→ REQUIRED TASK:
Please rewrite the rows below with "Nationality" swapped for "Country" and everything else kept the same.

──────── DATA TO USE

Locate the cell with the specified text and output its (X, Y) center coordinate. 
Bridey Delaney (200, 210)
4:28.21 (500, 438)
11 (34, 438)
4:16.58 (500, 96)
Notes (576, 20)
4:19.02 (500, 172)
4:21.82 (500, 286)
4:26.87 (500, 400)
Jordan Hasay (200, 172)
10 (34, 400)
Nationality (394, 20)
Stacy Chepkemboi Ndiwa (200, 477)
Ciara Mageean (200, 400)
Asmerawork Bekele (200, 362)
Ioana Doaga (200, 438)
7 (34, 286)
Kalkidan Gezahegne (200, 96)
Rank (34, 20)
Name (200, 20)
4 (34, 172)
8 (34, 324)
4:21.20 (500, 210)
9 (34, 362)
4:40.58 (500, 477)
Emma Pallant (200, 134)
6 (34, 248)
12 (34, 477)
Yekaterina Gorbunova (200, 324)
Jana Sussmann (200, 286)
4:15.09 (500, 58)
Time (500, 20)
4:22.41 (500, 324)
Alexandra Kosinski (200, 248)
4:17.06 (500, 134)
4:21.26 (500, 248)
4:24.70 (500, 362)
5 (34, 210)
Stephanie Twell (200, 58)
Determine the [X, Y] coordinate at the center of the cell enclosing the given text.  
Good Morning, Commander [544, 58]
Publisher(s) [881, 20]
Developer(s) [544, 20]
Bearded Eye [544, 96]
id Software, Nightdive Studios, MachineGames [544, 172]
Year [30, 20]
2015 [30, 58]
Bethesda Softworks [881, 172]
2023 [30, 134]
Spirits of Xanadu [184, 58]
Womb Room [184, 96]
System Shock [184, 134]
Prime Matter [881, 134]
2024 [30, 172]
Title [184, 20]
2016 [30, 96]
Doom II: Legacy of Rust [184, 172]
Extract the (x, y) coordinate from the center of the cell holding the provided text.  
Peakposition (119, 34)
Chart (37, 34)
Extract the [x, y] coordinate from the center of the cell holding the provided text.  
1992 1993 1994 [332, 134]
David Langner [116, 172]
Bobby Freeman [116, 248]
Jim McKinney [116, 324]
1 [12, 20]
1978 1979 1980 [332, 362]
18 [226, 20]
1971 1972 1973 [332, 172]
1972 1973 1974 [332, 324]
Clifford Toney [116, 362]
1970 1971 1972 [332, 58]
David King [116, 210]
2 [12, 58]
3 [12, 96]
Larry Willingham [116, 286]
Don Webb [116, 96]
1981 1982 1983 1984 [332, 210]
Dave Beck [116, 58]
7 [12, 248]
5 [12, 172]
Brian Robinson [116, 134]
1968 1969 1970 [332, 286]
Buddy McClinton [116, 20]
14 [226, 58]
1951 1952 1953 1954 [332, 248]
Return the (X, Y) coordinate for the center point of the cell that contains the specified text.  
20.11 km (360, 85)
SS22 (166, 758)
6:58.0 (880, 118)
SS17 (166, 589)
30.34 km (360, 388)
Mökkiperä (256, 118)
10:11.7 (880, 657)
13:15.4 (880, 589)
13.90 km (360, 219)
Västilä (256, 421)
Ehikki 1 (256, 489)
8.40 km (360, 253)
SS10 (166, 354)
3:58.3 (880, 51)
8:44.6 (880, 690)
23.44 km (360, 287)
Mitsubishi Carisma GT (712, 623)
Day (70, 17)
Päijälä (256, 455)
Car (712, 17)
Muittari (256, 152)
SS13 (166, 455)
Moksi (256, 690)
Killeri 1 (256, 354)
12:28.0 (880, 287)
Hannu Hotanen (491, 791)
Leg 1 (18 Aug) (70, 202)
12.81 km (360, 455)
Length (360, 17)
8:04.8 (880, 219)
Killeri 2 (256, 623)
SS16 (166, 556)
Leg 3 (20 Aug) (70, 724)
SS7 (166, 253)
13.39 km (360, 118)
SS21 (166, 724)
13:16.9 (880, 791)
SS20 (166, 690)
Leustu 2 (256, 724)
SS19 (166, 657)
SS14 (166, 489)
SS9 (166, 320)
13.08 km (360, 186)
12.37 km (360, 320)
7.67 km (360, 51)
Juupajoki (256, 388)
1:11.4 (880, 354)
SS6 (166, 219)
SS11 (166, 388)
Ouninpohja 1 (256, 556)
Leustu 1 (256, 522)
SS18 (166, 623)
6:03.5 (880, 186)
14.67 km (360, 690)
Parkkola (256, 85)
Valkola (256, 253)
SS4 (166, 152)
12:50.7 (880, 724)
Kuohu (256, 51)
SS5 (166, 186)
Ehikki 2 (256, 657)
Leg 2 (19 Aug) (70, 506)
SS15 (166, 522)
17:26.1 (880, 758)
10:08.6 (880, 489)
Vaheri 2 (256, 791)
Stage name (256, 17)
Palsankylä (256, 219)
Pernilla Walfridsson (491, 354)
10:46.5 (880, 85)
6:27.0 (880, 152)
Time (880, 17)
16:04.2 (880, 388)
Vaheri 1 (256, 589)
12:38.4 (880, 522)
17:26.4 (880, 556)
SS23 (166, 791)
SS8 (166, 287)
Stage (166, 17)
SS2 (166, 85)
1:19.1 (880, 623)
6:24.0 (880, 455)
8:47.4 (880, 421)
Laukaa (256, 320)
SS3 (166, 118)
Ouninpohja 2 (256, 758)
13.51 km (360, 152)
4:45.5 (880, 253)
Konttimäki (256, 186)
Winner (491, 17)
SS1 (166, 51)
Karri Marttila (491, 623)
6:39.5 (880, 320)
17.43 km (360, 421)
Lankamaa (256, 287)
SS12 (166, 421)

────────────────

→ EXERCISE OUTPUT:
Locate the cell with the specified text and output its (X, Y) center coordinate. 
Bridey Delaney (200, 210)
4:28.21 (500, 438)
11 (34, 438)
4:16.58 (500, 96)
Notes (576, 20)
4:19.02 (500, 172)
4:21.82 (500, 286)
4:26.87 (500, 400)
Jordan Hasay (200, 172)
10 (34, 400)
Country (394, 20)
Stacy Chepkemboi Ndiwa (200, 477)
Ciara Mageean (200, 400)
Asmerawork Bekele (200, 362)
Ioana Doaga (200, 438)
7 (34, 286)
Kalkidan Gezahegne (200, 96)
Rank (34, 20)
Name (200, 20)
4 (34, 172)
8 (34, 324)
4:21.20 (500, 210)
9 (34, 362)
4:40.58 (500, 477)
Emma Pallant (200, 134)
6 (34, 248)
12 (34, 477)
Yekaterina Gorbunova (200, 324)
Jana Sussmann (200, 286)
4:15.09 (500, 58)
Time (500, 20)
4:22.41 (500, 324)
Alexandra Kosinski (200, 248)
4:17.06 (500, 134)
4:21.26 (500, 248)
4:24.70 (500, 362)
5 (34, 210)
Stephanie Twell (200, 58)
Determine the [X, Y] coordinate at the center of the cell enclosing the given text.  
Good Morning, Commander [544, 58]
Publisher(s) [881, 20]
Developer(s) [544, 20]
Bearded Eye [544, 96]
id Software, Nightdive Studios, MachineGames [544, 172]
Year [30, 20]
2015 [30, 58]
Bethesda Softworks [881, 172]
2023 [30, 134]
Spirits of Xanadu [184, 58]
Womb Room [184, 96]
System Shock [184, 134]
Prime Matter [881, 134]
2024 [30, 172]
Title [184, 20]
2016 [30, 96]
Doom II: Legacy of Rust [184, 172]
Extract the (x, y) coordinate from the center of the cell holding the provided text.  
Peakposition (119, 34)
Chart (37, 34)
Extract the [x, y] coordinate from the center of the cell holding the provided text.  
1992 1993 1994 [332, 134]
David Langner [116, 172]
Bobby Freeman [116, 248]
Jim McKinney [116, 324]
1 [12, 20]
1978 1979 1980 [332, 362]
18 [226, 20]
1971 1972 1973 [332, 172]
1972 1973 1974 [332, 324]
Clifford Toney [116, 362]
1970 1971 1972 [332, 58]
David King [116, 210]
2 [12, 58]
3 [12, 96]
Larry Willingham [116, 286]
Don Webb [116, 96]
1981 1982 1983 1984 [332, 210]
Dave Beck [116, 58]
7 [12, 248]
5 [12, 172]
Brian Robinson [116, 134]
1968 1969 1970 [332, 286]
Buddy McClinton [116, 20]
14 [226, 58]
1951 1952 1953 1954 [332, 248]
Return the (X, Y) coordinate for the center point of the cell that contains the specified text.  
20.11 km (360, 85)
SS22 (166, 758)
6:58.0 (880, 118)
SS17 (166, 589)
30.34 km (360, 388)
Mökkiperä (256, 118)
10:11.7 (880, 657)
13:15.4 (880, 589)
13.90 km (360, 219)
Västilä (256, 421)
Ehikki 1 (256, 489)
8.40 km (360, 253)
SS10 (166, 354)
3:58.3 (880, 51)
8:44.6 (880, 690)
23.44 km (360, 287)
Mitsubishi Carisma GT (712, 623)
Day (70, 17)
Päijälä (256, 455)
Car (712, 17)
Muittari (256, 152)
SS13 (166, 455)
Moksi (256, 690)
Killeri 1 (256, 354)
12:28.0 (880, 287)
Hannu Hotanen (491, 791)
Leg 1 (18 Aug) (70, 202)
12.81 km (360, 455)
Length (360, 17)
8:04.8 (880, 219)
Killeri 2 (256, 623)
SS16 (166, 556)
Leg 3 (20 Aug) (70, 724)
SS7 (166, 253)
13.39 km (360, 118)
SS21 (166, 724)
13:16.9 (880, 791)
SS20 (166, 690)
Leustu 2 (256, 724)
SS19 (166, 657)
SS14 (166, 489)
SS9 (166, 320)
13.08 km (360, 186)
12.37 km (360, 320)
7.67 km (360, 51)
Juupajoki (256, 388)
1:11.4 (880, 354)
SS6 (166, 219)
SS11 (166, 388)
Ouninpohja 1 (256, 556)
Leustu 1 (256, 522)
SS18 (166, 623)
6:03.5 (880, 186)
14.67 km (360, 690)
Parkkola (256, 85)
Valkola (256, 253)
SS4 (166, 152)
12:50.7 (880, 724)
Kuohu (256, 51)
SS5 (166, 186)
Ehikki 2 (256, 657)
Leg 2 (19 Aug) (70, 506)
SS15 (166, 522)
17:26.1 (880, 758)
10:08.6 (880, 489)
Vaheri 2 (256, 791)
Stage name (256, 17)
Palsankylä (256, 219)
Pernilla Walfridsson (491, 354)
10:46.5 (880, 85)
6:27.0 (880, 152)
Time (880, 17)
16:04.2 (880, 388)
Vaheri 1 (256, 589)
12:38.4 (880, 522)
17:26.4 (880, 556)
SS23 (166, 791)
SS8 (166, 287)
Stage (166, 17)
SS2 (166, 85)
1:19.1 (880, 623)
6:24.0 (880, 455)
8:47.4 (880, 421)
Laukaa (256, 320)
SS3 (166, 118)
Ouninpohja 2 (256, 758)
13.51 km (360, 152)
4:45.5 (880, 253)
Konttimäki (256, 186)
Winner (491, 17)
SS1 (166, 51)
Karri Marttila (491, 623)
6:39.5 (880, 320)
17.43 km (360, 421)
Lankamaa (256, 287)
SS12 (166, 421)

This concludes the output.